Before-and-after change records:
========================

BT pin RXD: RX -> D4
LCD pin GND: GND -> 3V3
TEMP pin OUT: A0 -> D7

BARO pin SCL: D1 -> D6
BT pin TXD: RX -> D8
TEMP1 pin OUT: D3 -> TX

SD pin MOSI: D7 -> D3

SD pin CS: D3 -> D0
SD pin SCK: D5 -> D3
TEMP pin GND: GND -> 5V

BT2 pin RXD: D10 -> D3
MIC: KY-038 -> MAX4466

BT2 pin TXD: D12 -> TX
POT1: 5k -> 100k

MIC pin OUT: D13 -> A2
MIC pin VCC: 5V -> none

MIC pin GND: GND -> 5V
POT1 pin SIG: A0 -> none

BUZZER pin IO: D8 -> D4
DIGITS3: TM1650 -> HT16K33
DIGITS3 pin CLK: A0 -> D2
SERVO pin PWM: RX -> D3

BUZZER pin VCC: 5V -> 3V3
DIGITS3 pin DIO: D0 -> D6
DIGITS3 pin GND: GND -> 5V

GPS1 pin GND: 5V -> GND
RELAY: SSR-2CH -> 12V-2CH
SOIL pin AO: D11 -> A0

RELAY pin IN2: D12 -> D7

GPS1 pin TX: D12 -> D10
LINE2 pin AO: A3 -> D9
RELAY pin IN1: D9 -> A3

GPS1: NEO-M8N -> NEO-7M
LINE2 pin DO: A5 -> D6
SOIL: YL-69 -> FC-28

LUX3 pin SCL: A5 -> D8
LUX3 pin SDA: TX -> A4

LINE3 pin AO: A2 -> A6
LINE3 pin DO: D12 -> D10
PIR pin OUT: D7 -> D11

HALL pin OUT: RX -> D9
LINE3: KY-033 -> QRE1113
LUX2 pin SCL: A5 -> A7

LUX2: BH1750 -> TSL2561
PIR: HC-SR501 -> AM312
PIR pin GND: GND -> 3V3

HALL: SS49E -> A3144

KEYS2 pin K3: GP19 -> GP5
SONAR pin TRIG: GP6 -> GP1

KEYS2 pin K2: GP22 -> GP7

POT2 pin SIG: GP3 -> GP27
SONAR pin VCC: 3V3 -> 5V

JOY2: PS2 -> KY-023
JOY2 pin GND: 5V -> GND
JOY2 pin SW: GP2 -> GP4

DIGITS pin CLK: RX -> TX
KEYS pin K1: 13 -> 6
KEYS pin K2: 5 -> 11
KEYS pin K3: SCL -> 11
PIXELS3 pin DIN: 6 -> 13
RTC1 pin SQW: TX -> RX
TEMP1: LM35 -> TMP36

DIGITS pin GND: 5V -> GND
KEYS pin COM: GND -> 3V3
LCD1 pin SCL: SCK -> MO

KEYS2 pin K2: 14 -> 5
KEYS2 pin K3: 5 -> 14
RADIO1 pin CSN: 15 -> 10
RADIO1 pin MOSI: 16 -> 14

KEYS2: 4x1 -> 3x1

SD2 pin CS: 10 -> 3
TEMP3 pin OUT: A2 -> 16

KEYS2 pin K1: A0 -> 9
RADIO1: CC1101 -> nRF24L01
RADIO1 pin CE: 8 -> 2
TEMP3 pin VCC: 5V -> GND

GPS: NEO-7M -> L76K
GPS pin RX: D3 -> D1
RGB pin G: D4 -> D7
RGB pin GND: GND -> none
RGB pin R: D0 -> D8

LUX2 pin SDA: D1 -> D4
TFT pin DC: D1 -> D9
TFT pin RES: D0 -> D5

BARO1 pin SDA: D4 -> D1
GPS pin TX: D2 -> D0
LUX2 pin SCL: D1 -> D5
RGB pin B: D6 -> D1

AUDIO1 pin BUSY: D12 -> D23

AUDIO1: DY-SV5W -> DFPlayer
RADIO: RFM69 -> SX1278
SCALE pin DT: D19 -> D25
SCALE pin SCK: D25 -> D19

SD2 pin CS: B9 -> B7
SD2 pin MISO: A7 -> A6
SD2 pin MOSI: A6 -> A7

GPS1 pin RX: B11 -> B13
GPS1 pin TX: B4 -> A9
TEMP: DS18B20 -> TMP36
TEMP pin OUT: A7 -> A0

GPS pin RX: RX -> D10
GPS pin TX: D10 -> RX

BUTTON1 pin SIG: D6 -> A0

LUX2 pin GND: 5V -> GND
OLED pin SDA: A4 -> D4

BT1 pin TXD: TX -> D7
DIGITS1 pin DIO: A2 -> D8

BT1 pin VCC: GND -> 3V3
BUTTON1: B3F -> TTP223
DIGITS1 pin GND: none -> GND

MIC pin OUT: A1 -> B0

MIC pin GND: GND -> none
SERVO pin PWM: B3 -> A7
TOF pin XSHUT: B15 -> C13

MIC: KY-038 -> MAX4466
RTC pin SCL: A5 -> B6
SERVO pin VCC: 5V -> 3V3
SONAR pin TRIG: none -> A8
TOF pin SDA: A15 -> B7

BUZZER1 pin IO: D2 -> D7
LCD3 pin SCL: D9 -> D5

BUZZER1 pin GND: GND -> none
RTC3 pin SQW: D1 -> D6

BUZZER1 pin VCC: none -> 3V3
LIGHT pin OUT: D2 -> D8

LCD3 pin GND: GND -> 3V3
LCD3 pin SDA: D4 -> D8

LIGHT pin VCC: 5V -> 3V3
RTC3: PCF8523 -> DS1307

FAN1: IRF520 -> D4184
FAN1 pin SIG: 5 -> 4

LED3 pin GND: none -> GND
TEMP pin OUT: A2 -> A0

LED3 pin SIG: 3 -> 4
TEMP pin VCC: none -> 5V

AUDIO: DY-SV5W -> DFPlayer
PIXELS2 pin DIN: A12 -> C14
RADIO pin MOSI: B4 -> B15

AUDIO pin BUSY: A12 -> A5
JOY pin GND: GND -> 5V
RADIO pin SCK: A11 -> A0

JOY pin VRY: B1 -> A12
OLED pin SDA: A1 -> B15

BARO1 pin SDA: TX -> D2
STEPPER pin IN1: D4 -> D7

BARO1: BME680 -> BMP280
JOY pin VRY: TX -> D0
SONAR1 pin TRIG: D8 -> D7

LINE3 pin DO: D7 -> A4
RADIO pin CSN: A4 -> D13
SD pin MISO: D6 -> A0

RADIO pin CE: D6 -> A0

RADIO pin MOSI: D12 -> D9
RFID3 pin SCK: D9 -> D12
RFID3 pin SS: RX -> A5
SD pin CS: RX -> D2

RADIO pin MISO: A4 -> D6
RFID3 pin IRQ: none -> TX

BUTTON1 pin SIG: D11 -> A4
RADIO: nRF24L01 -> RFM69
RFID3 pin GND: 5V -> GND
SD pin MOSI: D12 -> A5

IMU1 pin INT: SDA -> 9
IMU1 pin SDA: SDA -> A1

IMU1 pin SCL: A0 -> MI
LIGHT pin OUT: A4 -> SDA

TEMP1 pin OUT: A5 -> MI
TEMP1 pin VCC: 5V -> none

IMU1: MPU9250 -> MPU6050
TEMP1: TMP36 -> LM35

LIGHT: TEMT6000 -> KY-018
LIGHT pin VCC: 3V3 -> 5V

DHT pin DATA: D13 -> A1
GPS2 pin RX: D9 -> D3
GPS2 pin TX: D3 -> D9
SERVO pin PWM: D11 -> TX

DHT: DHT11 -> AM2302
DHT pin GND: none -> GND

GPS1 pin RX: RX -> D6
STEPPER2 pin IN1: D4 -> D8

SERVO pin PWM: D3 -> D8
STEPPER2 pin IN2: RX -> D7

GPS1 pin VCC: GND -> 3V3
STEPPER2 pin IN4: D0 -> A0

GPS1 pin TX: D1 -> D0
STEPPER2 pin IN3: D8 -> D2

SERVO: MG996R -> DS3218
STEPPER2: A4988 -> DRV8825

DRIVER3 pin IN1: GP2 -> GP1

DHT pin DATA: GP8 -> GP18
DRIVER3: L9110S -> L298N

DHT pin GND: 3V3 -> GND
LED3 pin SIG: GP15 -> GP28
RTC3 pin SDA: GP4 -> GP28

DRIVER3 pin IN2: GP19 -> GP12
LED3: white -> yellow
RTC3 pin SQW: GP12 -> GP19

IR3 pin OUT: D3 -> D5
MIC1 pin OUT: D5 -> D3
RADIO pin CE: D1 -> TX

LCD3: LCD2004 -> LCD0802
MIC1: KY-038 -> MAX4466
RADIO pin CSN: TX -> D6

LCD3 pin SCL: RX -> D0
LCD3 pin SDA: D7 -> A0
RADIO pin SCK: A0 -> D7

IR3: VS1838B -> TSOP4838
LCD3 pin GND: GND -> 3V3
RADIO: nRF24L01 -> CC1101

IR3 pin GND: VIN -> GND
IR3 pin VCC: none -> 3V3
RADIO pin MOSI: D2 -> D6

========================

Work order: Copy out each line of the data above, exactly, if it lies between the line holding "DIGITS3 pin CLK: A0 -> D2" and the line holding "POT2 pin SIG: GP3 -> GP27", inclusive; copy no other line.

Exercise answer:
DIGITS3 pin CLK: A0 -> D2
SERVO pin PWM: RX -> D3

BUZZER pin VCC: 5V -> 3V3
DIGITS3 pin DIO: D0 -> D6
DIGITS3 pin GND: GND -> 5V

GPS1 pin GND: 5V -> GND
RELAY: SSR-2CH -> 12V-2CH
SOIL pin AO: D11 -> A0

RELAY pin IN2: D12 -> D7

GPS1 pin TX: D12 -> D10
LINE2 pin AO: A3 -> D9
RELAY pin IN1: D9 -> A3

GPS1: NEO-M8N -> NEO-7M
LINE2 pin DO: A5 -> D6
SOIL: YL-69 -> FC-28

LUX3 pin SCL: A5 -> D8
LUX3 pin SDA: TX -> A4

LINE3 pin AO: A2 -> A6
LINE3 pin DO: D12 -> D10
PIR pin OUT: D7 -> D11

HALL pin OUT: RX -> D9
LINE3: KY-033 -> QRE1113
LUX2 pin SCL: A5 -> A7

LUX2: BH1750 -> TSL2561
PIR: HC-SR501 -> AM312
PIR pin GND: GND -> 3V3

HALL: SS49E -> A3144

KEYS2 pin K3: GP19 -> GP5
SONAR pin TRIG: GP6 -> GP1

KEYS2 pin K2: GP22 -> GP7

POT2 pin SIG: GP3 -> GP27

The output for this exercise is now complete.